• [LISTED RECORDS]:

+++

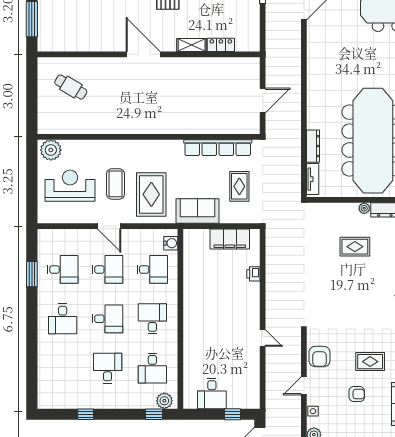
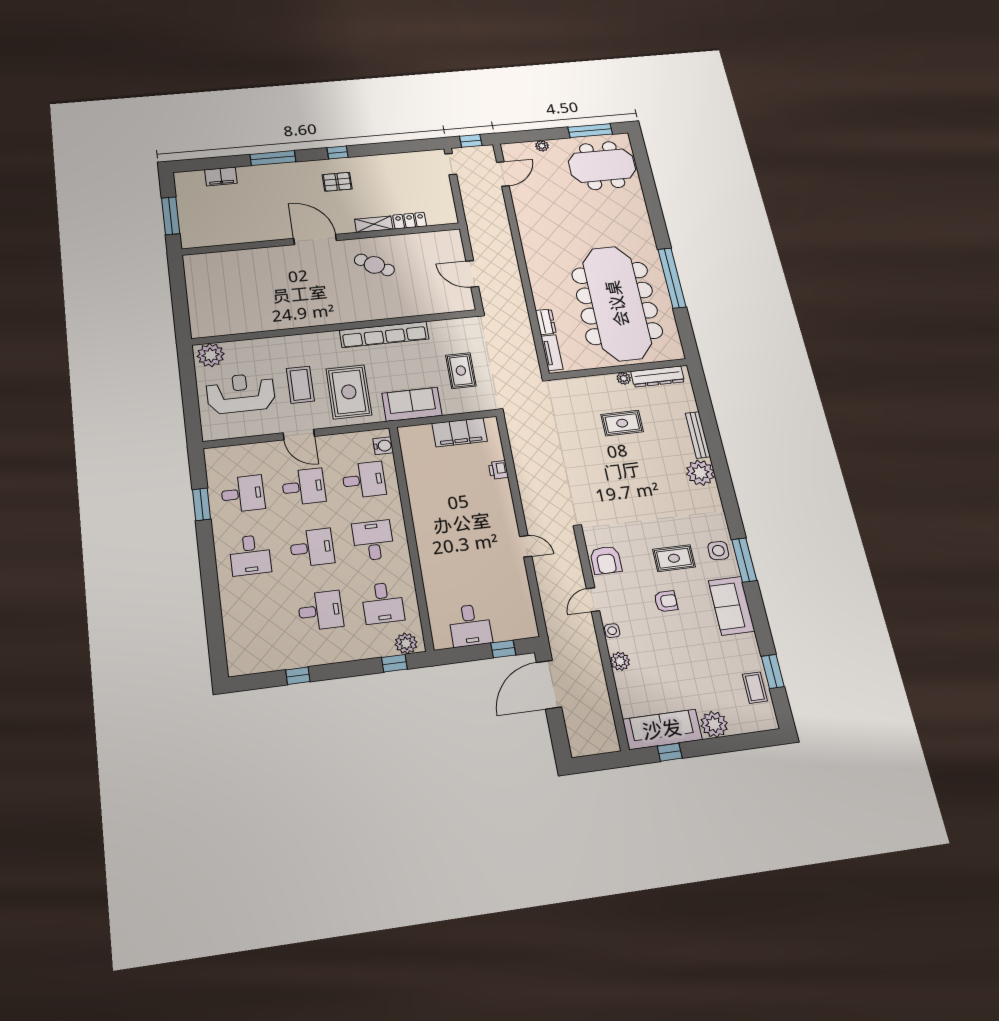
cafe table: (71, 87) -> (374, 265), moved
door: (263, 101) -> (472, 274), swing flipped
dresser: (313, 146) -> (546, 322), width x0.70
row of seats: (218, 148) -> (384, 335), moved
desk: (108, 368) -> (321, 611), turned 90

+++

Return, in full, every line of these entries that holds "moved".

• [REPLY]:
cafe table: (71, 87) -> (374, 265), moved
row of seats: (218, 148) -> (384, 335), moved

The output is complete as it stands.